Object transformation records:
__________
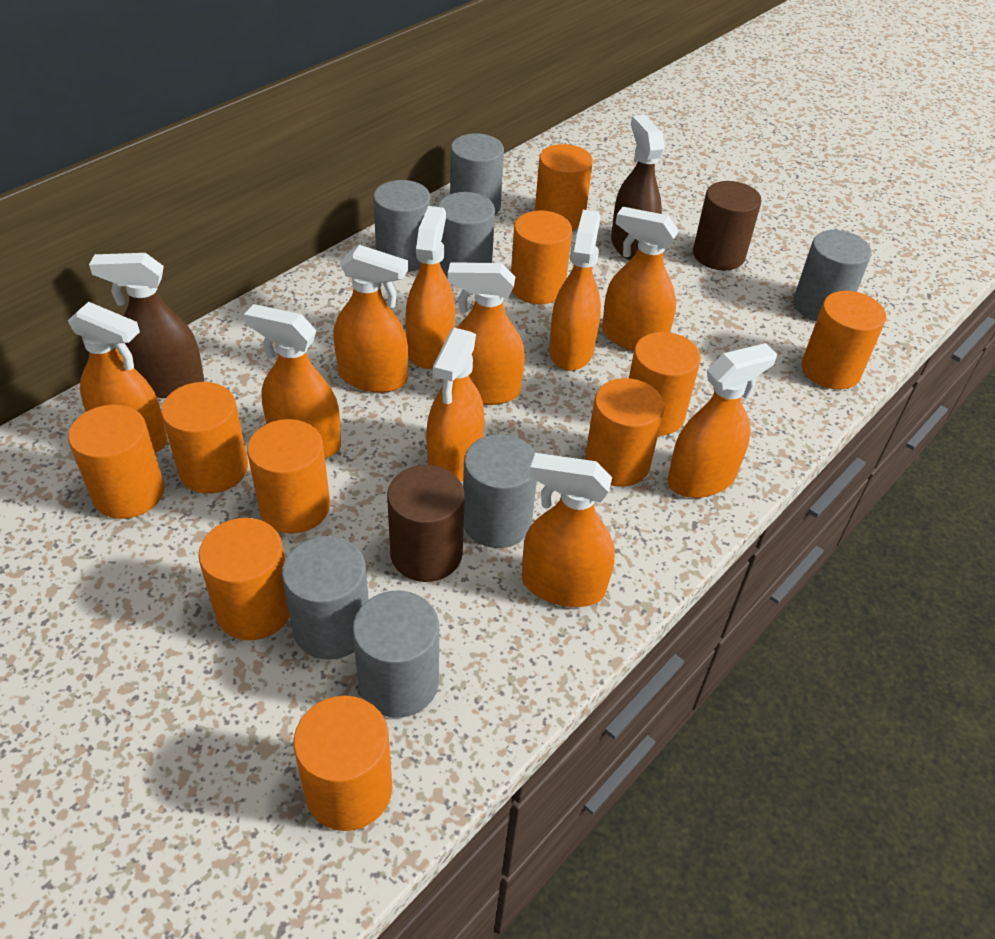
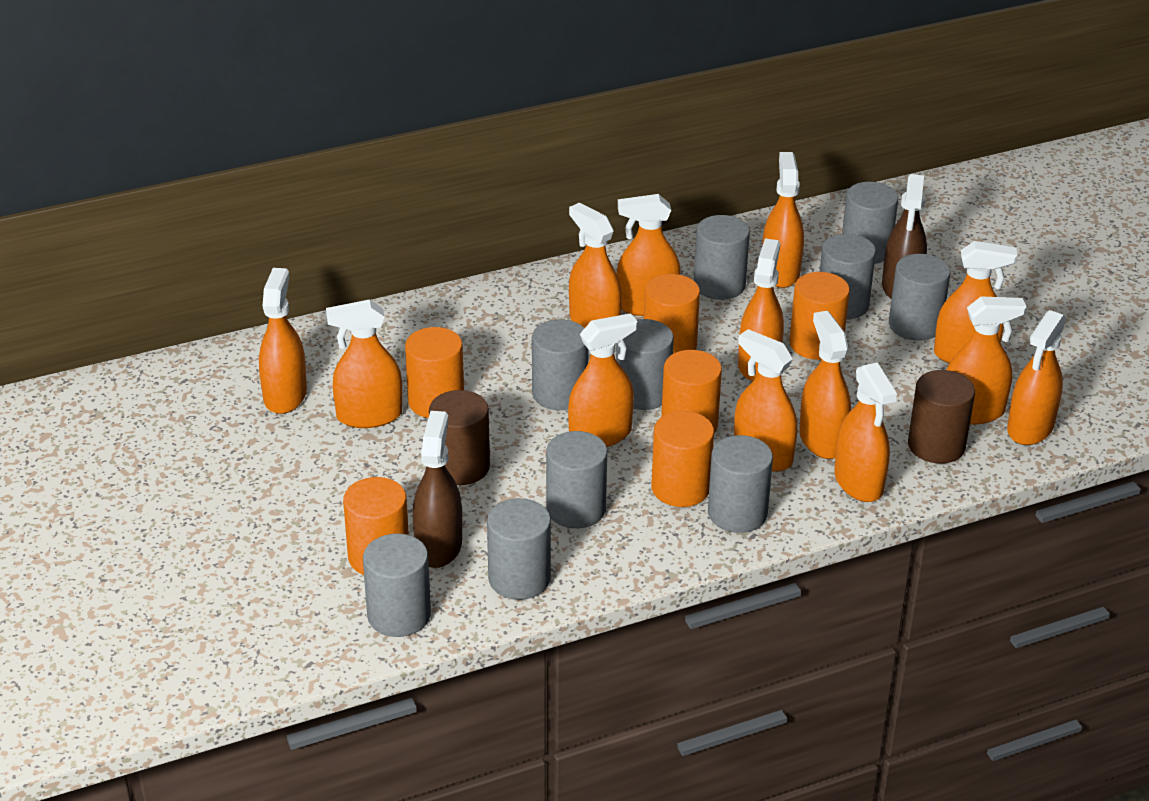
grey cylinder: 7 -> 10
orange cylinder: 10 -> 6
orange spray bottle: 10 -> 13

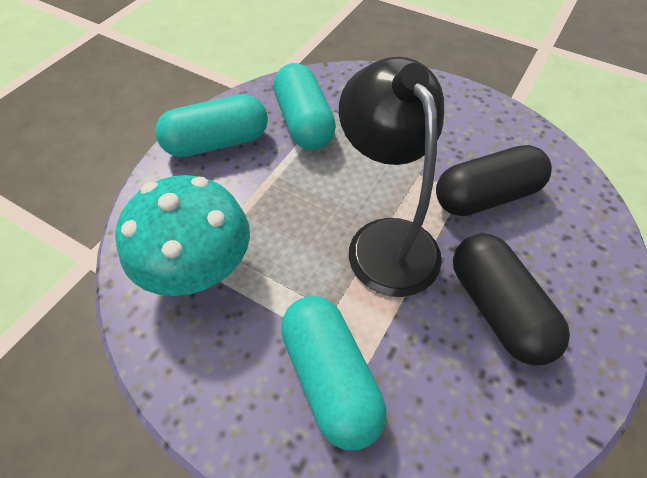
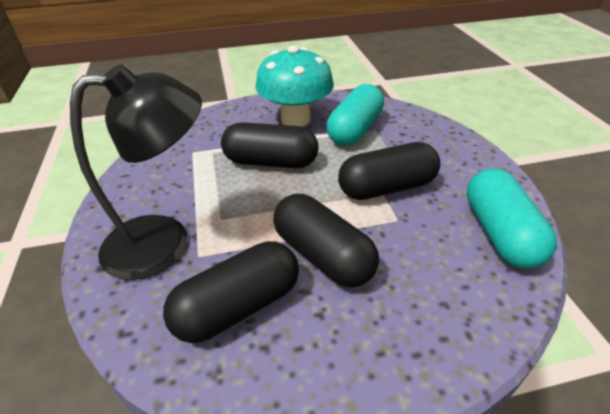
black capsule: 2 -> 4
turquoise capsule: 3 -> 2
__________
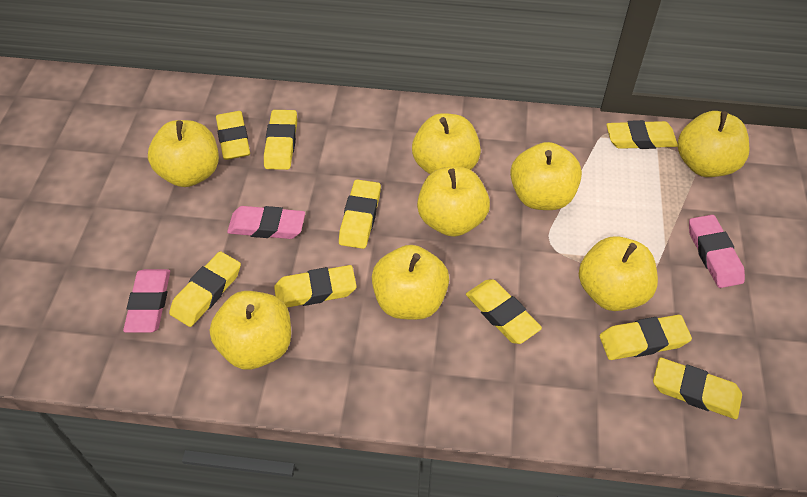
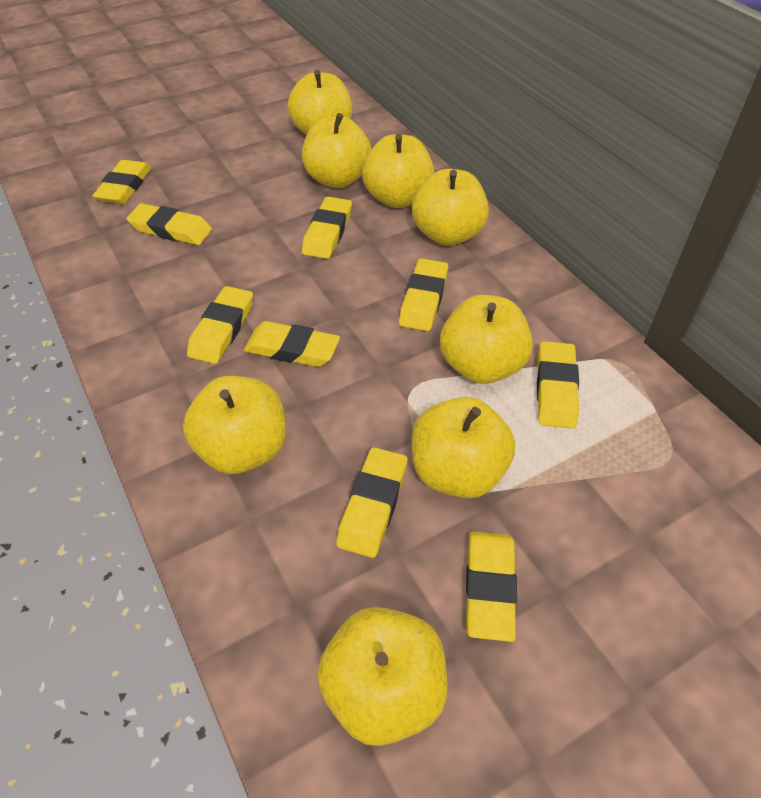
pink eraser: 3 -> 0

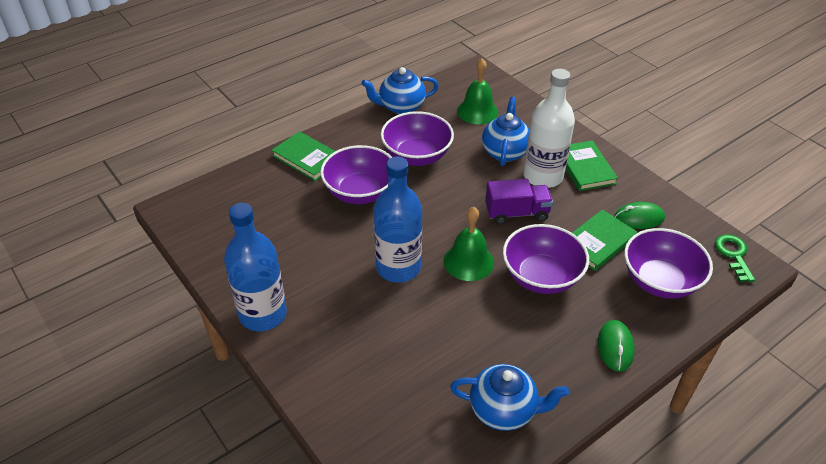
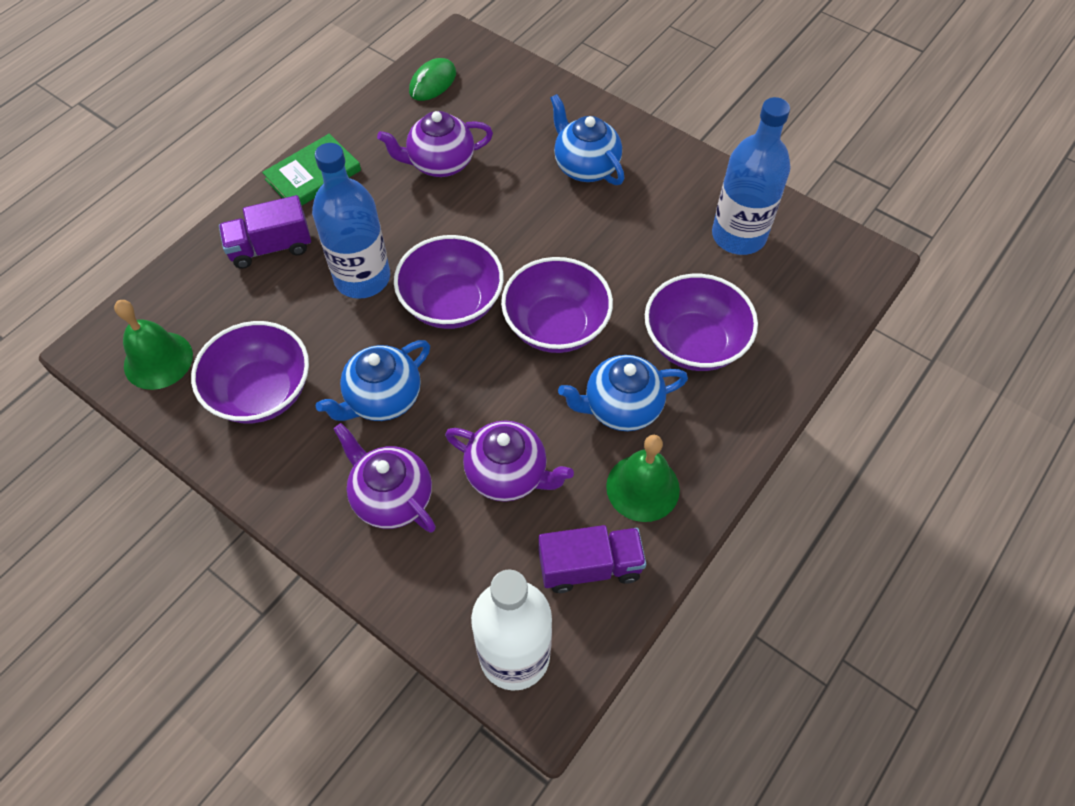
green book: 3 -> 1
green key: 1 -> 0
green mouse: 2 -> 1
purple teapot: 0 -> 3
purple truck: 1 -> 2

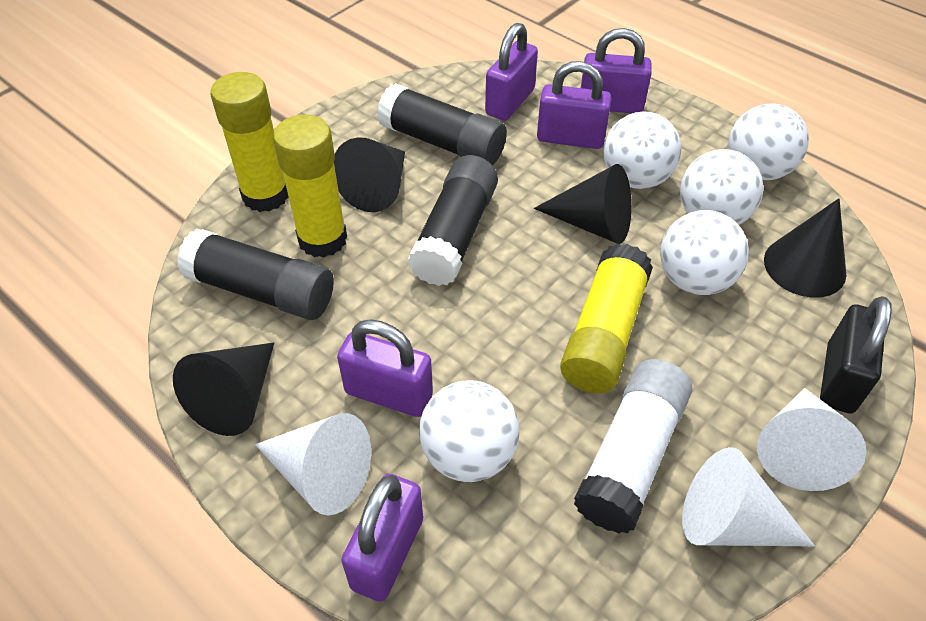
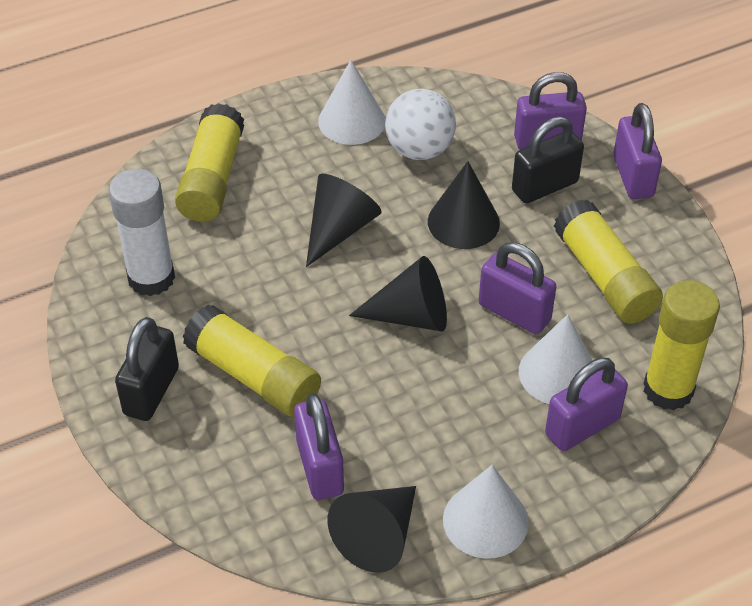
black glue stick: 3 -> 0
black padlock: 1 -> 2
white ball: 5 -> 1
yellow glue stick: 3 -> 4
__________
Nothing outside the stretch above, from the line with "grey cylinder: 7 -> 10" through the line with "turquoise capsule: 3 -> 2", is set down. Transcribe that stretch exactly, ends included, but not its pictures.

grey cylinder: 7 -> 10
orange cylinder: 10 -> 6
orange spray bottle: 10 -> 13

black capsule: 2 -> 4
turquoise capsule: 3 -> 2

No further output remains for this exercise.